ASSIGNMENT.
Every line below between the line holding "pink hammer [641,333,715,413]" and the line holding "white strawberry [229,280,260,315]", inclusive, should be repeated exactly, and all other lines omitted.

(Extracted records)

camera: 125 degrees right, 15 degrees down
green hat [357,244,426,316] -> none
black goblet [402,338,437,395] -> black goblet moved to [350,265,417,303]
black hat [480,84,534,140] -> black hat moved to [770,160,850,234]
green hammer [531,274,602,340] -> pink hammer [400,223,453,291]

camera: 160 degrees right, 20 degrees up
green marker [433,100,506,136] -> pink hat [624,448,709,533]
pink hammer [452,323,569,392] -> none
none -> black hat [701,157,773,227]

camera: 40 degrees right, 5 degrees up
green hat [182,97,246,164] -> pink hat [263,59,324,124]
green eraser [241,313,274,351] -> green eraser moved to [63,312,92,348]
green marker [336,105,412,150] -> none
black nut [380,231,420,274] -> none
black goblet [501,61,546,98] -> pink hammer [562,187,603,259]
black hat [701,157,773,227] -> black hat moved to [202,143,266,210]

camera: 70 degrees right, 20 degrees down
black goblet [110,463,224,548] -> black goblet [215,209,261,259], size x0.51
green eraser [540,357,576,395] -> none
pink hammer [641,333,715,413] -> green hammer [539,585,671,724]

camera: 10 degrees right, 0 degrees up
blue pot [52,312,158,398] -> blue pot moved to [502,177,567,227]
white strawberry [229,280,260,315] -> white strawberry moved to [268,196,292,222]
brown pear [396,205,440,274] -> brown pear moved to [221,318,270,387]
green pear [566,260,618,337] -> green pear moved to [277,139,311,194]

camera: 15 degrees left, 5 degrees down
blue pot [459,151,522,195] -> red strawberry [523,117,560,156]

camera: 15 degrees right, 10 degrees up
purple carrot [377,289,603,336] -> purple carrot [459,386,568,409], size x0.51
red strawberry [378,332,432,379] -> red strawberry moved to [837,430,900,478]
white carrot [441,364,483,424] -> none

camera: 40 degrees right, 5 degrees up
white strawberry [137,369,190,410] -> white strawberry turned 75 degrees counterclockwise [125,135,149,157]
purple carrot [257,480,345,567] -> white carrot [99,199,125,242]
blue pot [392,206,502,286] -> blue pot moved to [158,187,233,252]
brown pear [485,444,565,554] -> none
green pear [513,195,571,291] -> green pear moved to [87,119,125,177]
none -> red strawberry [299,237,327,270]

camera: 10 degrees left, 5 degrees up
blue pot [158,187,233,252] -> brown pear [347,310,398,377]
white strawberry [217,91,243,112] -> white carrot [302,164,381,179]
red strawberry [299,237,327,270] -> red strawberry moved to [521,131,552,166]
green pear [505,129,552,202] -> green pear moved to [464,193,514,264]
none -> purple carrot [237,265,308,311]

TASK RESPONSE.
pink hammer [641,333,715,413] -> green hammer [539,585,671,724]

camera: 10 degrees right, 0 degrees up
blue pot [52,312,158,398] -> blue pot moved to [502,177,567,227]
white strawberry [229,280,260,315] -> white strawberry moved to [268,196,292,222]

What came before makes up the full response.